Action item: Copy each line of the data below with the word "blue".

-------- Dataset records --------

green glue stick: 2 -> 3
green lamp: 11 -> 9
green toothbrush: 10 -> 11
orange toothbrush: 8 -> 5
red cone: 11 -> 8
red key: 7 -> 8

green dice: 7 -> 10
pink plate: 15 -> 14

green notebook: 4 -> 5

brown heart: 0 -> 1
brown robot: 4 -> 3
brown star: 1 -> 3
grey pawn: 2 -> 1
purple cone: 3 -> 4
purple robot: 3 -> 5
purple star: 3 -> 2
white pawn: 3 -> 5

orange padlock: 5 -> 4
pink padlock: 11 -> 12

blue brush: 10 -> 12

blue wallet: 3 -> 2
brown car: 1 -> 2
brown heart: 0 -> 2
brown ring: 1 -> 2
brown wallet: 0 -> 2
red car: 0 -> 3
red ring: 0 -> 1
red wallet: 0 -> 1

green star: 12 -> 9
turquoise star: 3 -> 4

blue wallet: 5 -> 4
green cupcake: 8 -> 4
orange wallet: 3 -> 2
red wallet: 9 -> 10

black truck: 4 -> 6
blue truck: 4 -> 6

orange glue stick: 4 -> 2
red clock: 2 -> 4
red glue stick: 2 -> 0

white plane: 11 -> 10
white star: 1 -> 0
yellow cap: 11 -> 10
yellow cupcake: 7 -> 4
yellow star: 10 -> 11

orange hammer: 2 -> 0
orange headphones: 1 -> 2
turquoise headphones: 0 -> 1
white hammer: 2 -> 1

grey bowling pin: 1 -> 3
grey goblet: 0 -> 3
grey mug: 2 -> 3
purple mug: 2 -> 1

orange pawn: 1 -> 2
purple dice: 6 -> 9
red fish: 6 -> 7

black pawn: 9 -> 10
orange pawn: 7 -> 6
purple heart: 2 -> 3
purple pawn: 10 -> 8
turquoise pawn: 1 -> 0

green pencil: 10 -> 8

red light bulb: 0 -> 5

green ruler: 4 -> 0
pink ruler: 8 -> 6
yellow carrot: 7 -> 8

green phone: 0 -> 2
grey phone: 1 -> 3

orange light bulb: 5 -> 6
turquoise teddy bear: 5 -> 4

--------

Result for this exercise:
blue brush: 10 -> 12
blue wallet: 3 -> 2
blue wallet: 5 -> 4
blue truck: 4 -> 6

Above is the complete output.